Task details:
Once you find the line containing "red brick C9 level 2 -> red brick G1 level 1" in the data below, copy it and each following line exactly, up to and including the line containing "white plate H10:H11", and nothing else.

---- Recorded data

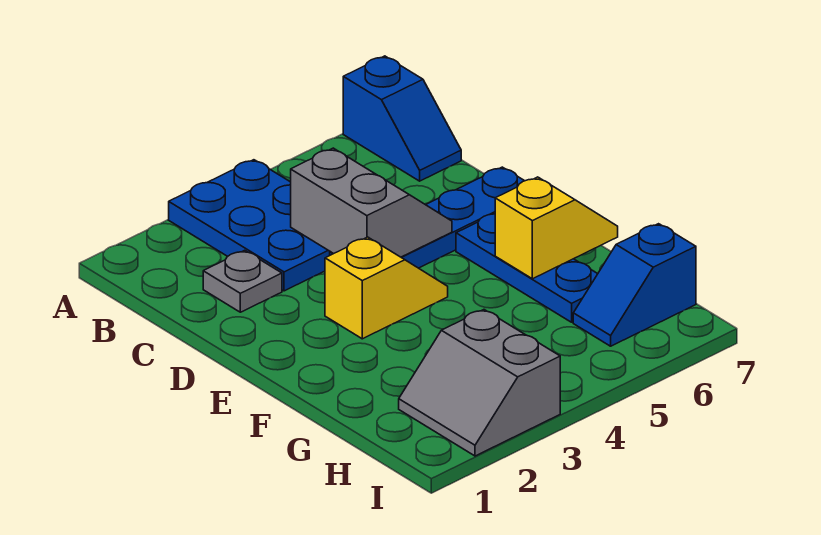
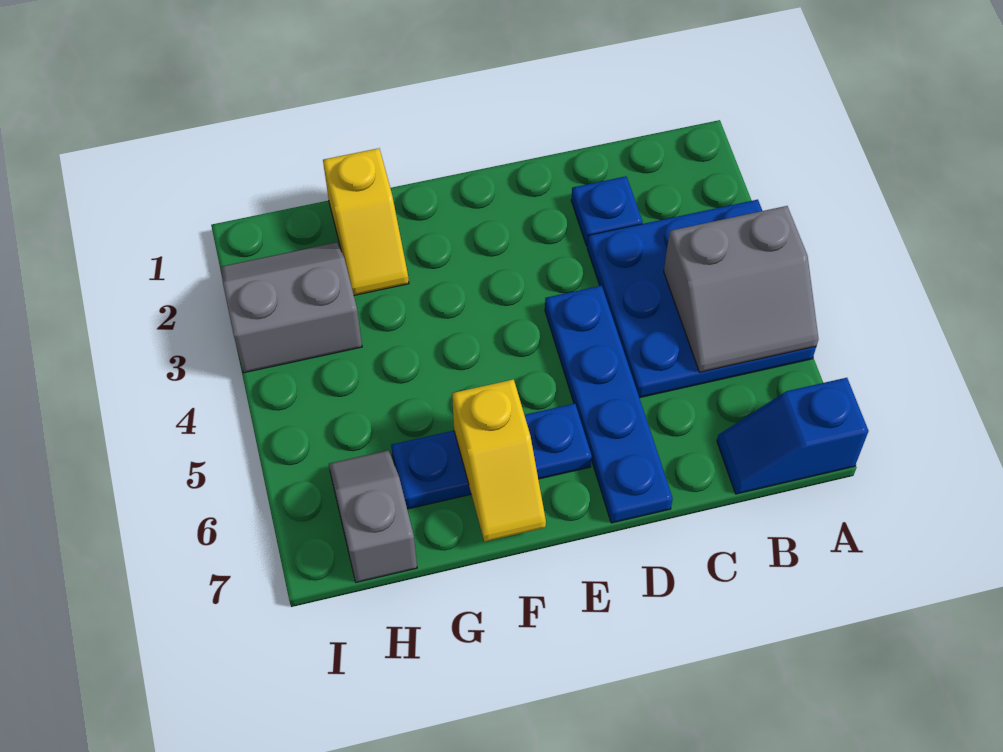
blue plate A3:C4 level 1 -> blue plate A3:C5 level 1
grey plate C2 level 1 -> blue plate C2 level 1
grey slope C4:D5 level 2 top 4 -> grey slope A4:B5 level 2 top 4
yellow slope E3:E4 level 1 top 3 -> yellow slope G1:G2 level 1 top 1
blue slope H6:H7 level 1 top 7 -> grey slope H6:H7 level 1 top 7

--------
---- Recorded data

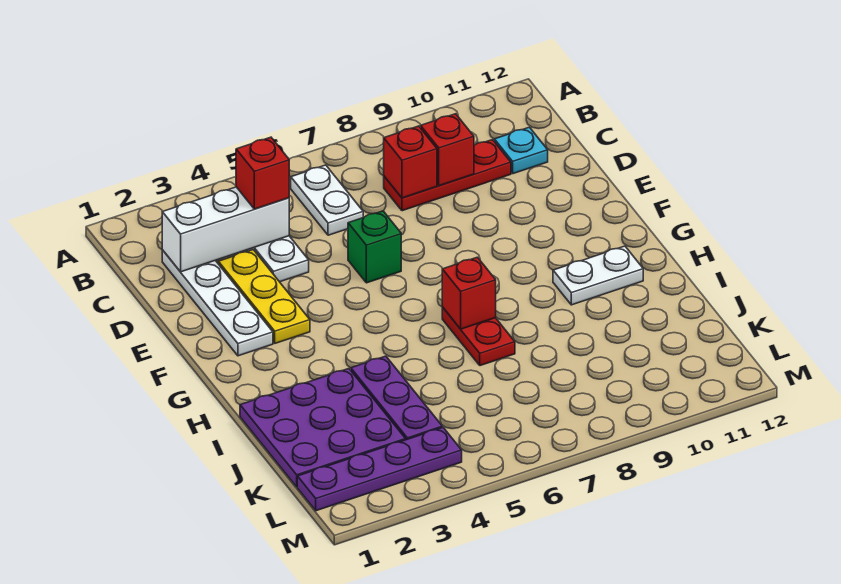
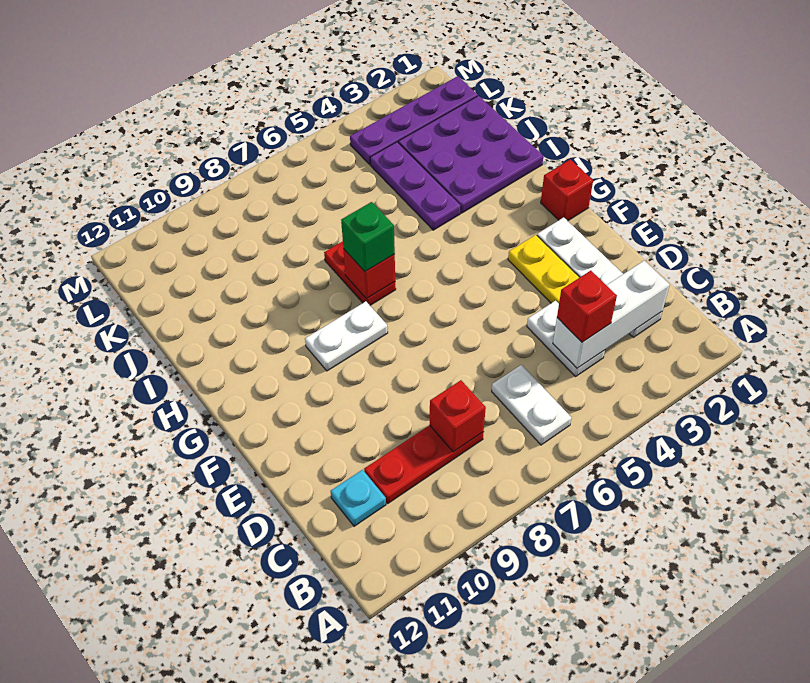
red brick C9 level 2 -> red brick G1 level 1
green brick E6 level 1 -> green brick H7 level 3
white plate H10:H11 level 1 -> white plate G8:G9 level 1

--------
---- Recorded data

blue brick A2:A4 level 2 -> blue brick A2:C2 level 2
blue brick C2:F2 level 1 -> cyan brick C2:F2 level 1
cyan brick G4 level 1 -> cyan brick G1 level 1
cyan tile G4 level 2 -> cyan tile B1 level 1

--------

Solution for this exercise:
red brick C9 level 2 -> red brick G1 level 1
green brick E6 level 1 -> green brick H7 level 3
white plate H10:H11 level 1 -> white plate G8:G9 level 1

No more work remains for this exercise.